### YOUR ASSIGNMENT
For each line in the material below that holds "from", copy that line.

### THE RECORDS
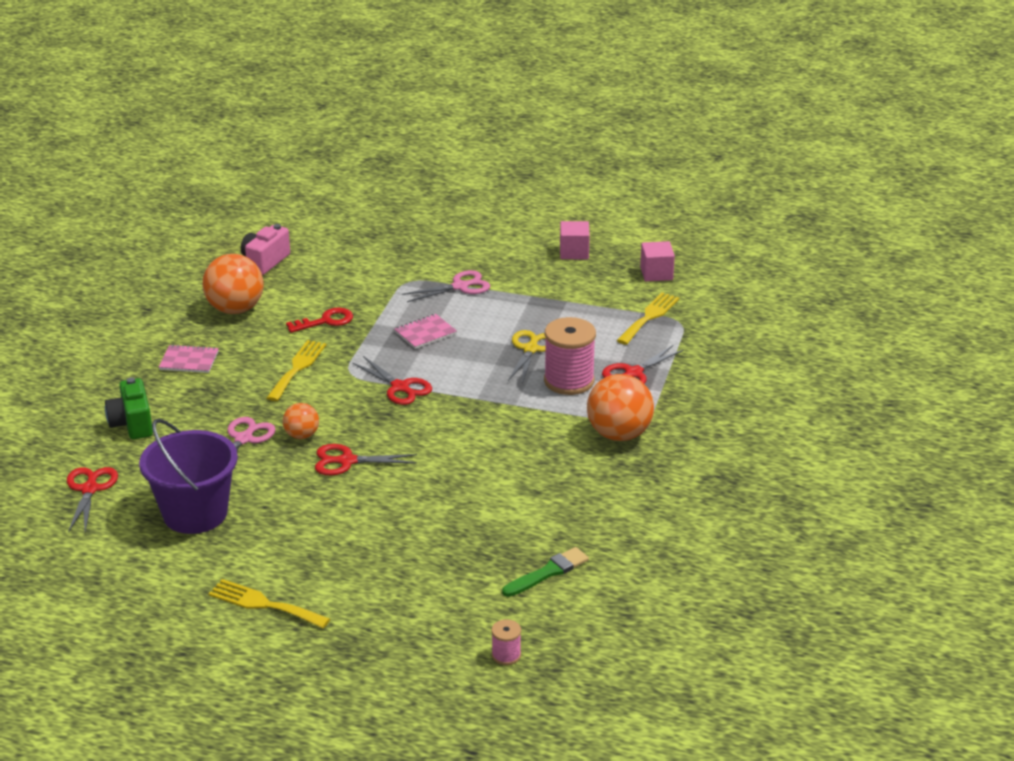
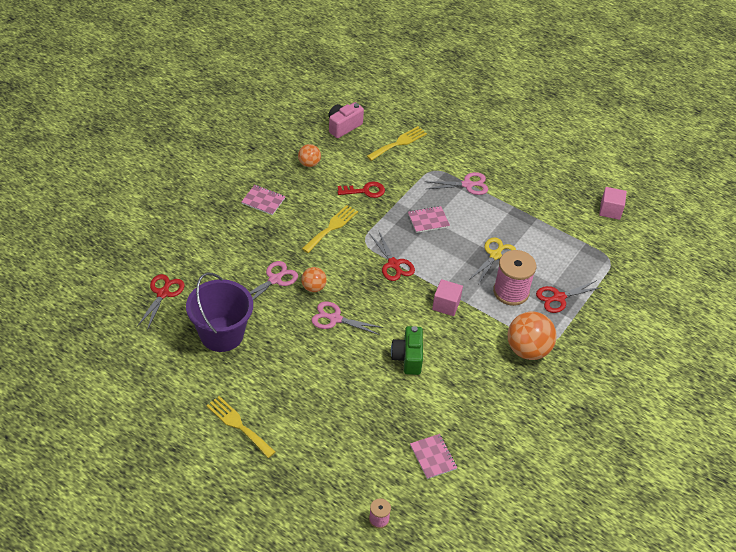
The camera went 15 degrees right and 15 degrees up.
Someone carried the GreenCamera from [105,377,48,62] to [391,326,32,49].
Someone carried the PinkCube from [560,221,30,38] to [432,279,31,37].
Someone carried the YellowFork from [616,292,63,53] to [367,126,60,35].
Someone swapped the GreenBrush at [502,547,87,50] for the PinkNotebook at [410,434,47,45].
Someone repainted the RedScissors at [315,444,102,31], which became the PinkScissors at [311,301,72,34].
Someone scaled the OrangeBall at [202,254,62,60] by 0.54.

### TASK RESULT
Someone carried the GreenCamera from [105,377,48,62] to [391,326,32,49].
Someone carried the PinkCube from [560,221,30,38] to [432,279,31,37].
Someone carried the YellowFork from [616,292,63,53] to [367,126,60,35].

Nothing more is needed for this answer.